------ The records
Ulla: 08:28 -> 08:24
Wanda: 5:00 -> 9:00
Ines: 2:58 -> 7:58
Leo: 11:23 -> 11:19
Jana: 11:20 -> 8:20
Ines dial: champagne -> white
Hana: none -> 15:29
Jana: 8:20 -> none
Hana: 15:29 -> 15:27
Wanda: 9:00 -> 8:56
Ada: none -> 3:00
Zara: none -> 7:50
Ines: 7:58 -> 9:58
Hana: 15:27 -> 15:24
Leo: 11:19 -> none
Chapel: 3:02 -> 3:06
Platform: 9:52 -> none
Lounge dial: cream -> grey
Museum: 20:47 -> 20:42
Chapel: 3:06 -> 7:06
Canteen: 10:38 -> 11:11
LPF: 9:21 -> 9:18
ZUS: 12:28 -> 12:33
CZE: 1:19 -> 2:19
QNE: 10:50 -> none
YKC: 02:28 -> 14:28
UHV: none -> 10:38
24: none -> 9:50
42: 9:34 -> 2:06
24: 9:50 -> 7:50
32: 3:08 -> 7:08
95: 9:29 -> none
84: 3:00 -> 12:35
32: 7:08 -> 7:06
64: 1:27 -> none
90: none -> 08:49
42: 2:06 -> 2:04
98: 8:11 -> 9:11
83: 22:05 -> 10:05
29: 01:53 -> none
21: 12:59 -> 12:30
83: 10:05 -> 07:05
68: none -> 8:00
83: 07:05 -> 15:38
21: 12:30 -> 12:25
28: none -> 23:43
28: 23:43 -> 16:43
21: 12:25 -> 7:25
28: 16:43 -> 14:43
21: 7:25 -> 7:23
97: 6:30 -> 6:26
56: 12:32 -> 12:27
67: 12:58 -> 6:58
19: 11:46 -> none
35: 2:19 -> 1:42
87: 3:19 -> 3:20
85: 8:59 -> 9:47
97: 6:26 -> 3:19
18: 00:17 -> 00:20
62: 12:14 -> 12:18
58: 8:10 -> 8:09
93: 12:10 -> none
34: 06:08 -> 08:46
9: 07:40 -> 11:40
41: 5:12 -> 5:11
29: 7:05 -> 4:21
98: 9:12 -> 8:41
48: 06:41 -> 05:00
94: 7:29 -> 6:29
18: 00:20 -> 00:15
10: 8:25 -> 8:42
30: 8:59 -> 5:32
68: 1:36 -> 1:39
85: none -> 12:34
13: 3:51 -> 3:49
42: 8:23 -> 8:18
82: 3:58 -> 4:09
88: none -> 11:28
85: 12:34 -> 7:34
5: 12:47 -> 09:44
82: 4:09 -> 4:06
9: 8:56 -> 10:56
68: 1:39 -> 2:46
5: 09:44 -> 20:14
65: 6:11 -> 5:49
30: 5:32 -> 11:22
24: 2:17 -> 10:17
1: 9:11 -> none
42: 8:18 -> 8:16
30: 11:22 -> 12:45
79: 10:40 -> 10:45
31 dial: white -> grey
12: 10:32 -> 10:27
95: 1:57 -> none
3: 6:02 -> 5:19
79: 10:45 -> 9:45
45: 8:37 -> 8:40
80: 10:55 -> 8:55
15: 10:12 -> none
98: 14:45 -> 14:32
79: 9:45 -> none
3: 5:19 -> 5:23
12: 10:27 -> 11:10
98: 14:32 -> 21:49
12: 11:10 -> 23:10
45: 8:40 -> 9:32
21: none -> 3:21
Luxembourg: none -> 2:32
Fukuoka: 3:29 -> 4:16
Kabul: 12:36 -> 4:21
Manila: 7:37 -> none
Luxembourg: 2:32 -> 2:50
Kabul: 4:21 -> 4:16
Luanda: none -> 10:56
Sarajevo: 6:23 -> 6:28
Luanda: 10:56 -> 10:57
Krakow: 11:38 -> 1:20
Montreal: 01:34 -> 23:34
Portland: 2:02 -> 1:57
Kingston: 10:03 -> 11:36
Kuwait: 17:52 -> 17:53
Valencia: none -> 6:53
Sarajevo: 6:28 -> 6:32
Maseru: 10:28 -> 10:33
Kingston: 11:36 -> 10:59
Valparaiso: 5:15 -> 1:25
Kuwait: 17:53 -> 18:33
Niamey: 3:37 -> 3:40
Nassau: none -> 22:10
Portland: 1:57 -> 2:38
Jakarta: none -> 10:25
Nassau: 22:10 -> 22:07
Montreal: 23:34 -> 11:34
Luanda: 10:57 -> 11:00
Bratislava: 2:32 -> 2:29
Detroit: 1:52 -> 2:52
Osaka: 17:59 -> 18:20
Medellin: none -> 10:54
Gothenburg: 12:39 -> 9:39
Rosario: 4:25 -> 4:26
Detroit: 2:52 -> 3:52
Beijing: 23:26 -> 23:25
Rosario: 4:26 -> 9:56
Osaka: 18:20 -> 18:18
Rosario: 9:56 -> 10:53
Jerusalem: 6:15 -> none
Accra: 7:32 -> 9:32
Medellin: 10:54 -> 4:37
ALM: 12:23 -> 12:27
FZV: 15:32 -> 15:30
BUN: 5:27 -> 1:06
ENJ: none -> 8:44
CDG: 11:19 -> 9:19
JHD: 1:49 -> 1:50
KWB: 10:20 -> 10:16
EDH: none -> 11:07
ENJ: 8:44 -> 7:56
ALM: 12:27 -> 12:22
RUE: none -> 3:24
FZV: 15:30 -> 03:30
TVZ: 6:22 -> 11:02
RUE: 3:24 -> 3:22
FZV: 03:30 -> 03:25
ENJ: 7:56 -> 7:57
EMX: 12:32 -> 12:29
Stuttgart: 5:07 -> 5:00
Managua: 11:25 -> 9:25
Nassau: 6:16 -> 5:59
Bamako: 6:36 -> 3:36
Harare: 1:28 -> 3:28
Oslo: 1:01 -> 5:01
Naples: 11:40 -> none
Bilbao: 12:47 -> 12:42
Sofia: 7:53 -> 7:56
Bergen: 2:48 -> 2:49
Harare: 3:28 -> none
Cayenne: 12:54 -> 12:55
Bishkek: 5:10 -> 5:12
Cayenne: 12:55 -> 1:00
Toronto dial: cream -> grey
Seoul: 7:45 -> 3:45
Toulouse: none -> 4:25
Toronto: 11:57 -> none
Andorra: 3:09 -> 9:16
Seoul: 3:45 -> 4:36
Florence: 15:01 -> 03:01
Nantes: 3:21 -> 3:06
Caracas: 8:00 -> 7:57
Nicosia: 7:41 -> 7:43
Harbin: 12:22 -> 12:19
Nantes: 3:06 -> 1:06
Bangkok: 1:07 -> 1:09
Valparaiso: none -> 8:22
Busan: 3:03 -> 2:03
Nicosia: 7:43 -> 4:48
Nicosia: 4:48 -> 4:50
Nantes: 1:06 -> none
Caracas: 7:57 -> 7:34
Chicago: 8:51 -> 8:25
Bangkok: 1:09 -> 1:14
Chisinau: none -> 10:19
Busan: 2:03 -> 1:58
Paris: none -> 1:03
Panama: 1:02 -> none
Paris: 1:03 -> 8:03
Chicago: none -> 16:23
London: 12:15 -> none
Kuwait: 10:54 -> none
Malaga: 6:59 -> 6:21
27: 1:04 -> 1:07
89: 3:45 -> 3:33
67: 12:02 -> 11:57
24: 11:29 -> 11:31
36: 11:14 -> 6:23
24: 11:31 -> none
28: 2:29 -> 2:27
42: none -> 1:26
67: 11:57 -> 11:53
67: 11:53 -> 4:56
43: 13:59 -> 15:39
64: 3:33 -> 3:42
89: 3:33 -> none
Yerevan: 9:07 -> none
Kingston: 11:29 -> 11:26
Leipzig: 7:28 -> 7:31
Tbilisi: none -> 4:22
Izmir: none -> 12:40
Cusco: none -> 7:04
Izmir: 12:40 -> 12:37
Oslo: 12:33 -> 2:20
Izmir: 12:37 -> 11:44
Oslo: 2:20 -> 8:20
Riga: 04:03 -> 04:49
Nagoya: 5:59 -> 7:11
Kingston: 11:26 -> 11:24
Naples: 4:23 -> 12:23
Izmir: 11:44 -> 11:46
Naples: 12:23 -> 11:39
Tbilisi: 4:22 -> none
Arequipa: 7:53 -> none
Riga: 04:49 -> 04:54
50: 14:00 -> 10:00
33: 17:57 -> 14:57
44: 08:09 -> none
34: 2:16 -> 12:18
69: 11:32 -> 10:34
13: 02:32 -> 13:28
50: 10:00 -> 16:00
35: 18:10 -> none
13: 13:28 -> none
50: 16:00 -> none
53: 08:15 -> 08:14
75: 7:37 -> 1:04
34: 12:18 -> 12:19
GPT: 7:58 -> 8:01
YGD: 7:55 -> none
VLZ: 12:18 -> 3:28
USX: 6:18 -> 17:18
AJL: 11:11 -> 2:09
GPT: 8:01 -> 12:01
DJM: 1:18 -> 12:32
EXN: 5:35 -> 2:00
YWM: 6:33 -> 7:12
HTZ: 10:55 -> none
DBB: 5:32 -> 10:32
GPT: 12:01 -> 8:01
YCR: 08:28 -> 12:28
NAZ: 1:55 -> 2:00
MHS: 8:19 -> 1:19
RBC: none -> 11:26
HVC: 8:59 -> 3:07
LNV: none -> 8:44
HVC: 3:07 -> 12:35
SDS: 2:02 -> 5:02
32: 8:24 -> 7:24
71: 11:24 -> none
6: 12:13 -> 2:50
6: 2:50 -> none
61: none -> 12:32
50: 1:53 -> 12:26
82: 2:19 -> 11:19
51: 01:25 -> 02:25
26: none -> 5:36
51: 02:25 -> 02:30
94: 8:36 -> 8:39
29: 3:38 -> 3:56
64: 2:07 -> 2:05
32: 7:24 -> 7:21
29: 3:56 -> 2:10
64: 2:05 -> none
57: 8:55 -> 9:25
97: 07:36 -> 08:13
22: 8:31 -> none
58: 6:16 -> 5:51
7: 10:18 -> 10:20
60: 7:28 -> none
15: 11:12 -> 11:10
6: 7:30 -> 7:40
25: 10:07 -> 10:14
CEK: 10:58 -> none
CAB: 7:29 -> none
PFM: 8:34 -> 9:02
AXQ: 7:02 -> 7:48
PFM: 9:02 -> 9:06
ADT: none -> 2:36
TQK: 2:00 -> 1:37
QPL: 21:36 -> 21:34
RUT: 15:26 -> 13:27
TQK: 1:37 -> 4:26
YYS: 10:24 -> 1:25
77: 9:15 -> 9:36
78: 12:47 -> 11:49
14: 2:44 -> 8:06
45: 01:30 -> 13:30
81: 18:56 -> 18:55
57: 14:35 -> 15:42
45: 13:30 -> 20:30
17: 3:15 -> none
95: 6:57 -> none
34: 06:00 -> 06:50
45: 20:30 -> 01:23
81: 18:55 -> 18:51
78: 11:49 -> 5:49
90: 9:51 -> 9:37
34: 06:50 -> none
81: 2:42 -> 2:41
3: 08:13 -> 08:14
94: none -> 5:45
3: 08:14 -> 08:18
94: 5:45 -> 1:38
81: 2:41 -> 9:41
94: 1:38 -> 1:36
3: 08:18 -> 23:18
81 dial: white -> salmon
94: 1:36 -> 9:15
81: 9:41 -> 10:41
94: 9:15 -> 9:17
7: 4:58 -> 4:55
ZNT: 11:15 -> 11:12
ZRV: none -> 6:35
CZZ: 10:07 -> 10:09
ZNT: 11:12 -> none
------------
Lay out everything from the beginning of the listing down to and including the line containing "24: 9:50 -> 7:50" as a JSON list of strings, one string per line, leaving out any blank lines.

[
  "Ulla: 08:28 -> 08:24",
  "Wanda: 5:00 -> 9:00",
  "Ines: 2:58 -> 7:58",
  "Leo: 11:23 -> 11:19",
  "Jana: 11:20 -> 8:20",
  "Ines dial: champagne -> white",
  "Hana: none -> 15:29",
  "Jana: 8:20 -> none",
  "Hana: 15:29 -> 15:27",
  "Wanda: 9:00 -> 8:56",
  "Ada: none -> 3:00",
  "Zara: none -> 7:50",
  "Ines: 7:58 -> 9:58",
  "Hana: 15:27 -> 15:24",
  "Leo: 11:19 -> none",
  "Chapel: 3:02 -> 3:06",
  "Platform: 9:52 -> none",
  "Lounge dial: cream -> grey",
  "Museum: 20:47 -> 20:42",
  "Chapel: 3:06 -> 7:06",
  "Canteen: 10:38 -> 11:11",
  "LPF: 9:21 -> 9:18",
  "ZUS: 12:28 -> 12:33",
  "CZE: 1:19 -> 2:19",
  "QNE: 10:50 -> none",
  "YKC: 02:28 -> 14:28",
  "UHV: none -> 10:38",
  "24: none -> 9:50",
  "42: 9:34 -> 2:06",
  "24: 9:50 -> 7:50"
]